### Task instructions
Scan the records below for the line with "red tile B7 level 1 -> none" and the line with "green tile G5:G7". Repeat those two lines and every line between them exactly, and nothing else.

### Records to process
════

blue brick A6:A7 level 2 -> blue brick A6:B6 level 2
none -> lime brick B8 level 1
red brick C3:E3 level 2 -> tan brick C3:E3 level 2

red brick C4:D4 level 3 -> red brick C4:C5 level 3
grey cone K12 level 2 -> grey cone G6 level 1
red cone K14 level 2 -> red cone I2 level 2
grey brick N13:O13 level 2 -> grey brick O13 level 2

════

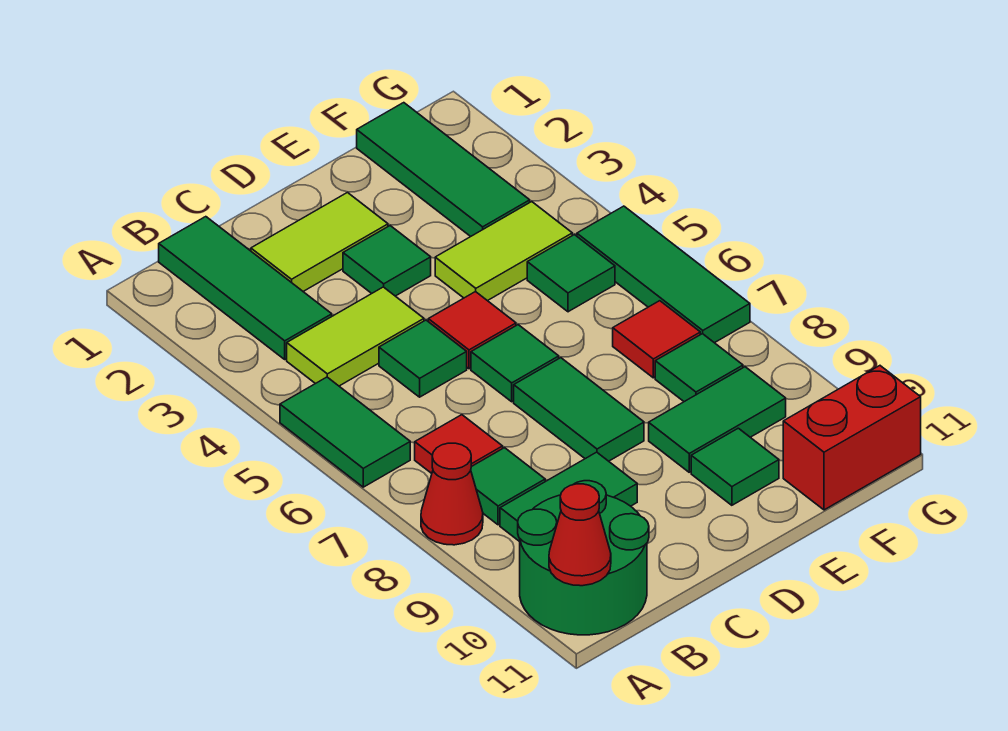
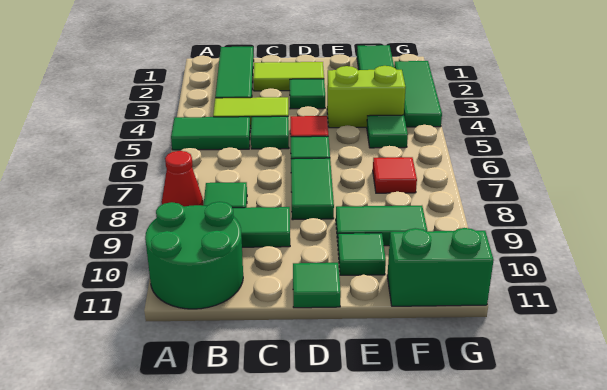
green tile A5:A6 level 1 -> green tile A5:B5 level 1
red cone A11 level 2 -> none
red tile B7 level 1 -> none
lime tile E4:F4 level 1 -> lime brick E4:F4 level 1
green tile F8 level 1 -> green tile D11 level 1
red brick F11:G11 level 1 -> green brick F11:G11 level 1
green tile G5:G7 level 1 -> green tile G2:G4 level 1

════

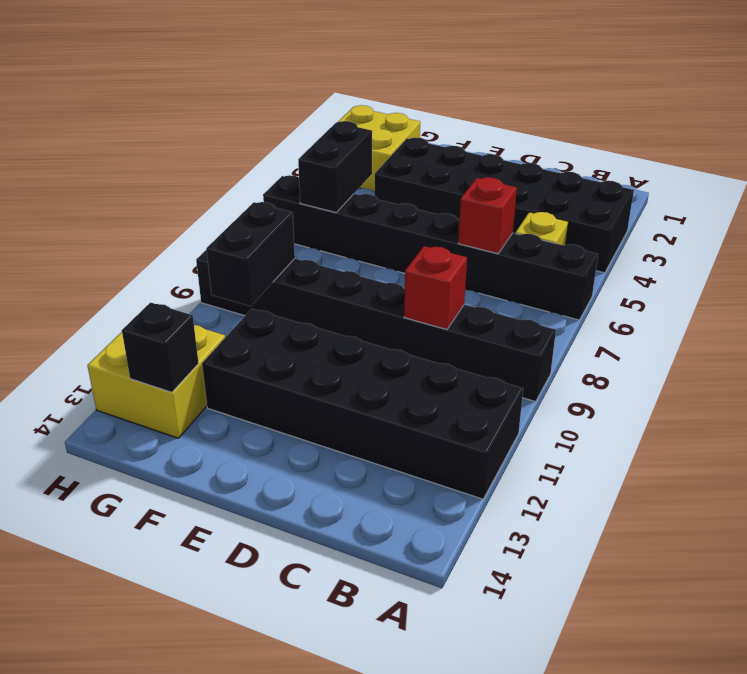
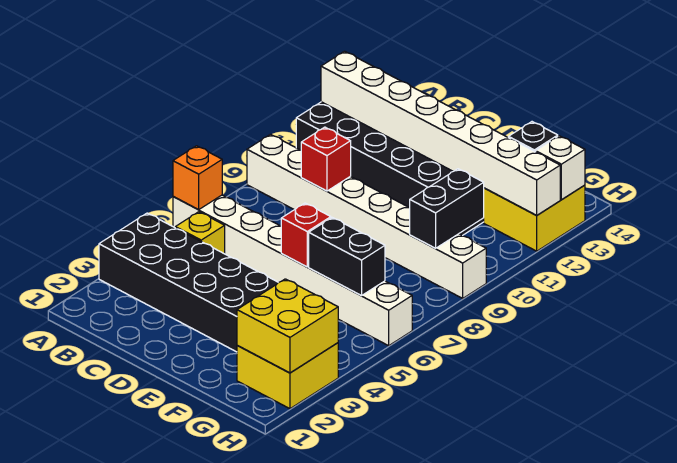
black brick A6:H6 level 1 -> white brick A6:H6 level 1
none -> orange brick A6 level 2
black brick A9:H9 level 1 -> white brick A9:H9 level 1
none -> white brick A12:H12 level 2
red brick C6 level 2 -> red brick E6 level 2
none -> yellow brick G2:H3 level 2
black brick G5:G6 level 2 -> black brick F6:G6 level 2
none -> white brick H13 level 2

════

### Exercise result
red tile B7 level 1 -> none
lime tile E4:F4 level 1 -> lime brick E4:F4 level 1
green tile F8 level 1 -> green tile D11 level 1
red brick F11:G11 level 1 -> green brick F11:G11 level 1
green tile G5:G7 level 1 -> green tile G2:G4 level 1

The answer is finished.